Exactly what is written in the records below should be returned, minus the images.

++++++

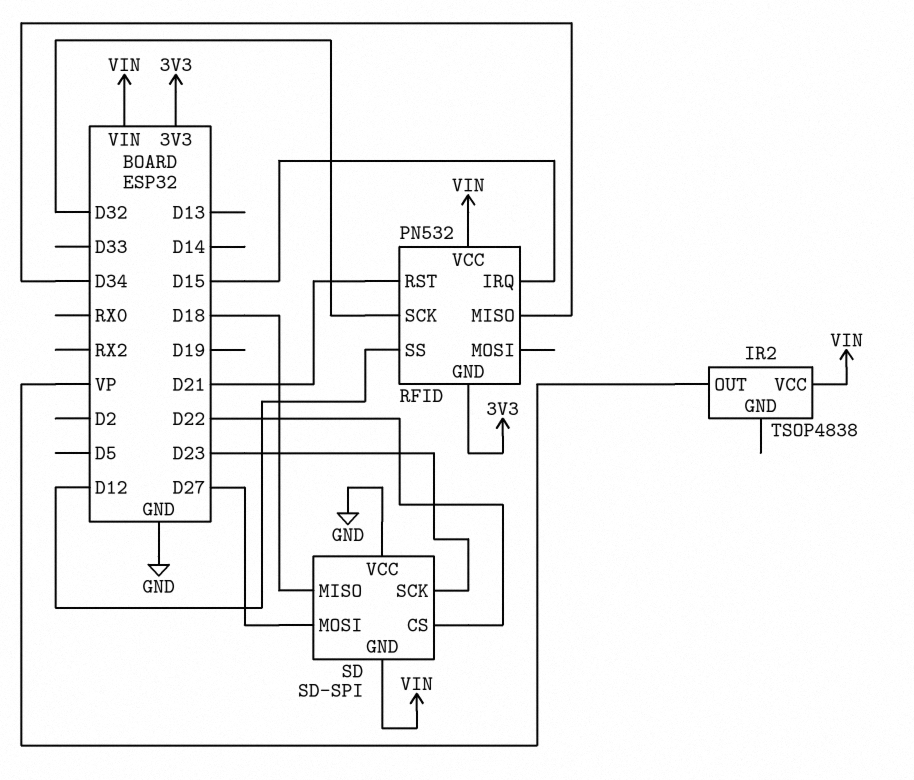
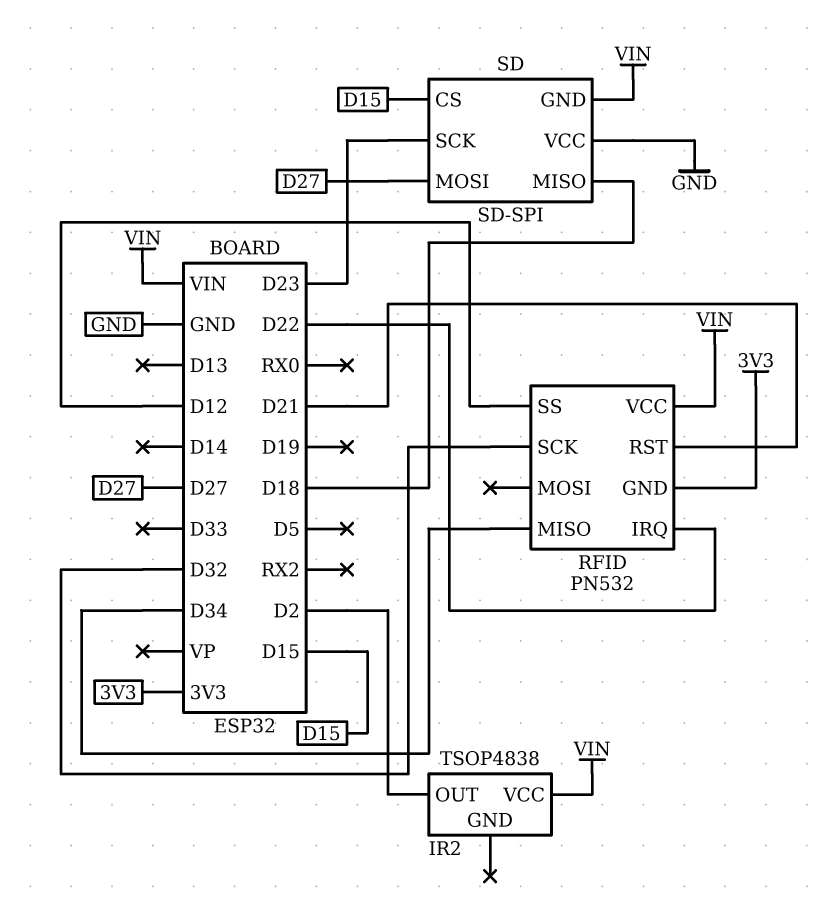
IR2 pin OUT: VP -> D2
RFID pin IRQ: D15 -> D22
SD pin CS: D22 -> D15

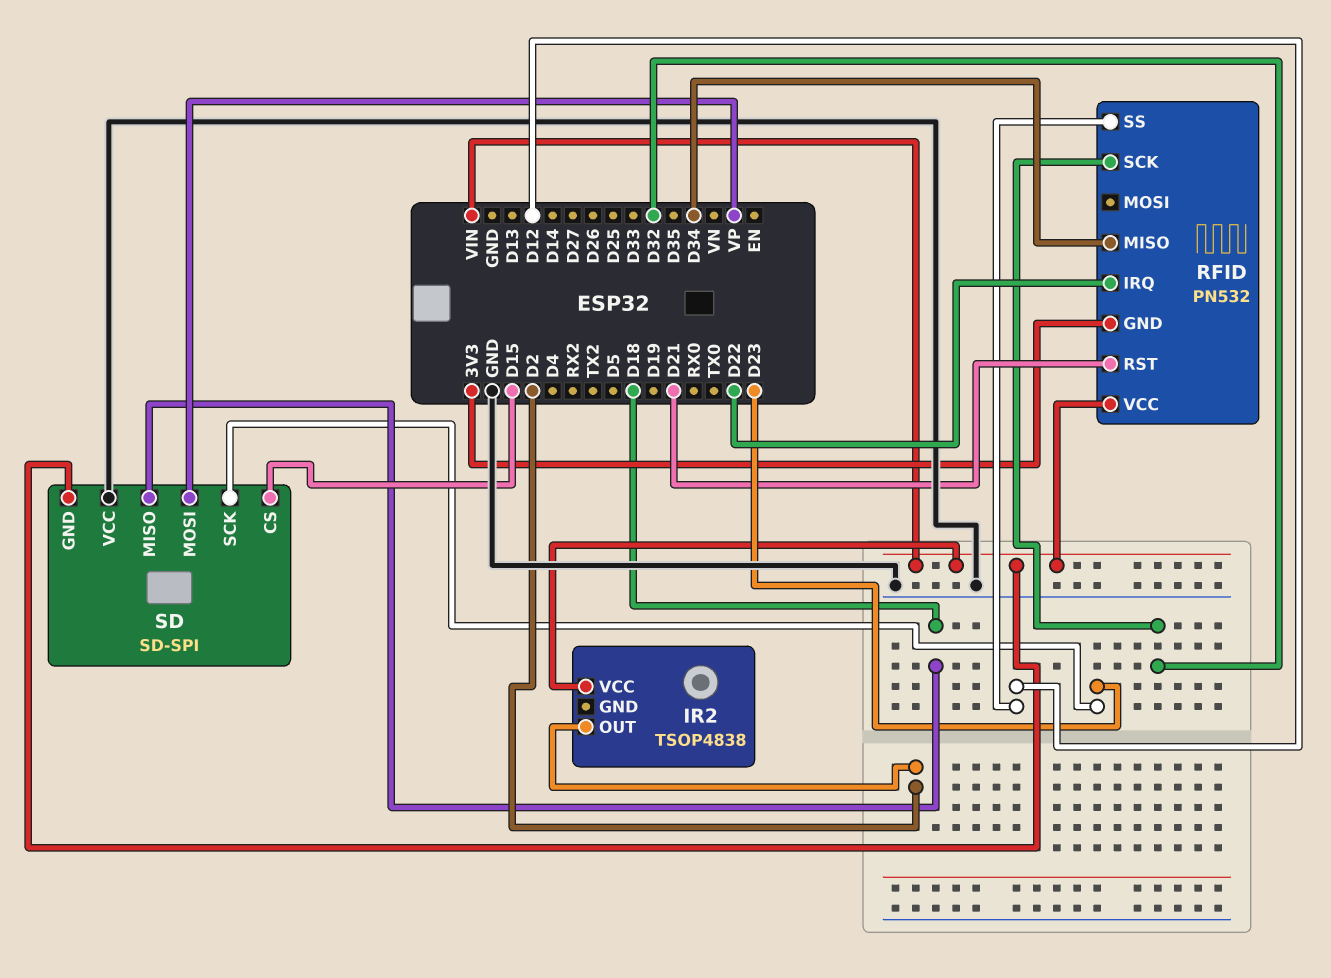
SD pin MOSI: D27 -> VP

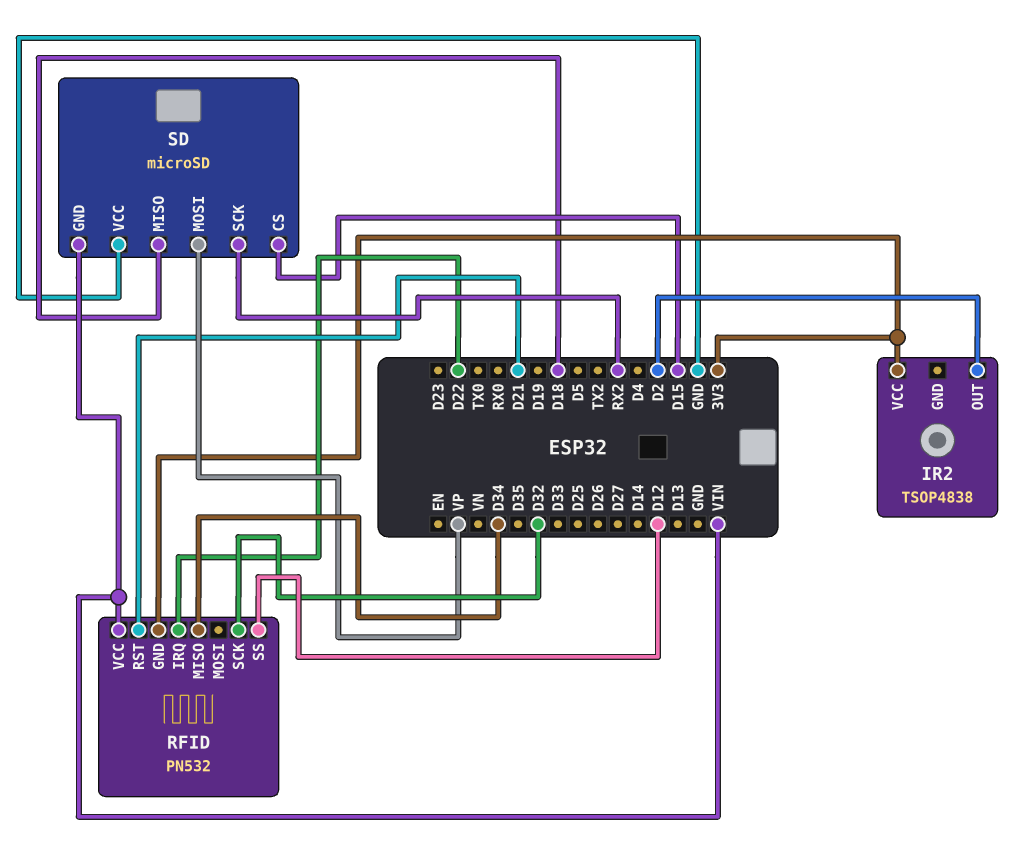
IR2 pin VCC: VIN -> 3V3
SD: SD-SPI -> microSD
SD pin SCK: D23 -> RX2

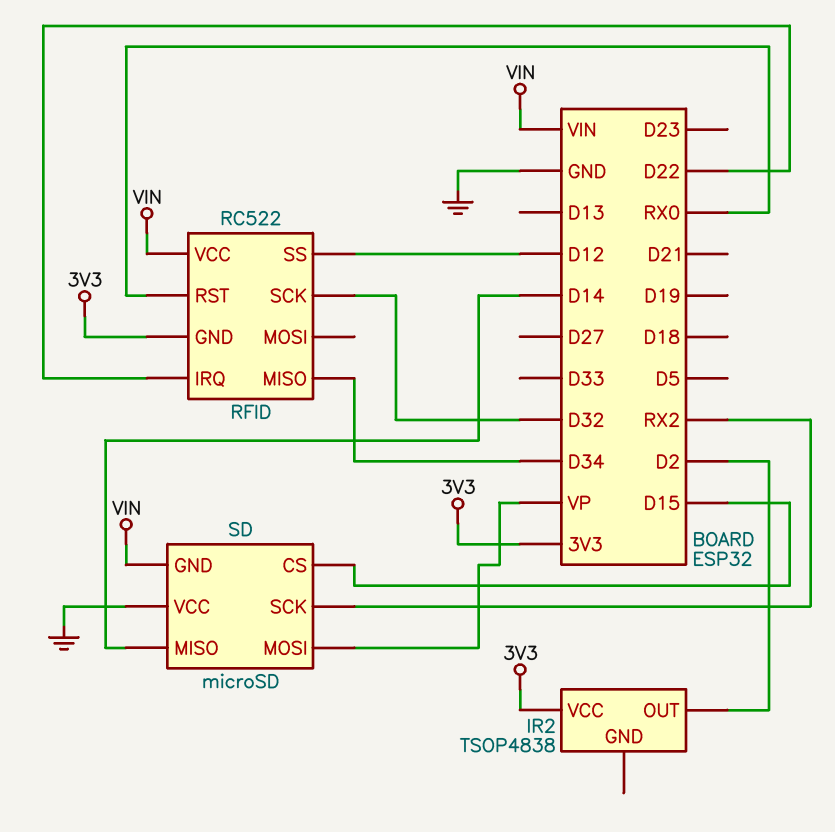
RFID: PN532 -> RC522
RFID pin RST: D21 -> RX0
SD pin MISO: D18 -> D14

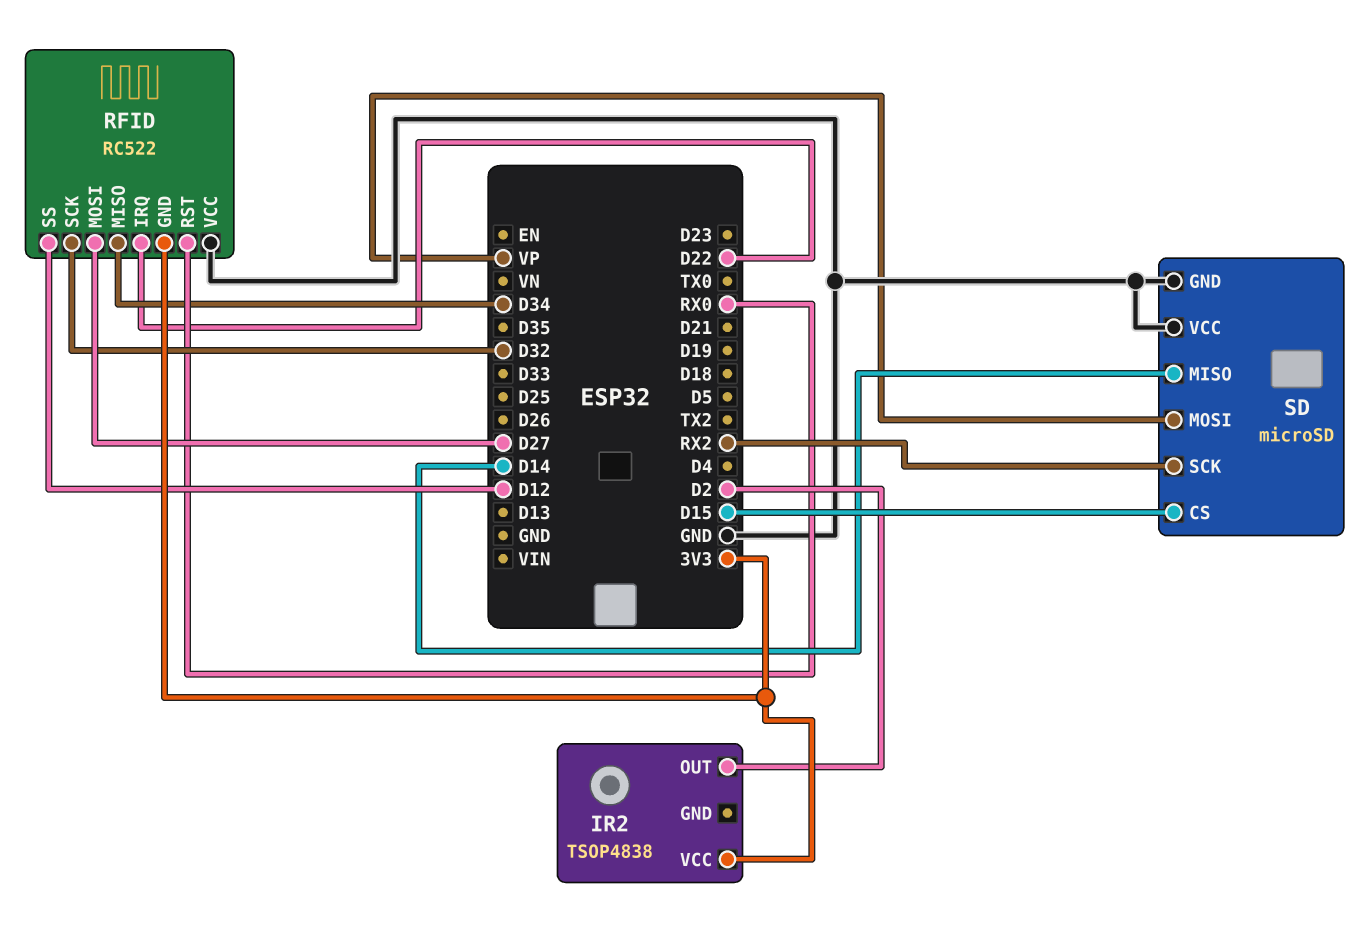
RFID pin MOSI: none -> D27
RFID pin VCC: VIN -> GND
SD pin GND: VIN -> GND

++++++

**COMPLETED EXERCISE:**
IR2 pin OUT: VP -> D2
RFID pin IRQ: D15 -> D22
SD pin CS: D22 -> D15

SD pin MOSI: D27 -> VP

IR2 pin VCC: VIN -> 3V3
SD: SD-SPI -> microSD
SD pin SCK: D23 -> RX2

RFID: PN532 -> RC522
RFID pin RST: D21 -> RX0
SD pin MISO: D18 -> D14

RFID pin MOSI: none -> D27
RFID pin VCC: VIN -> GND
SD pin GND: VIN -> GND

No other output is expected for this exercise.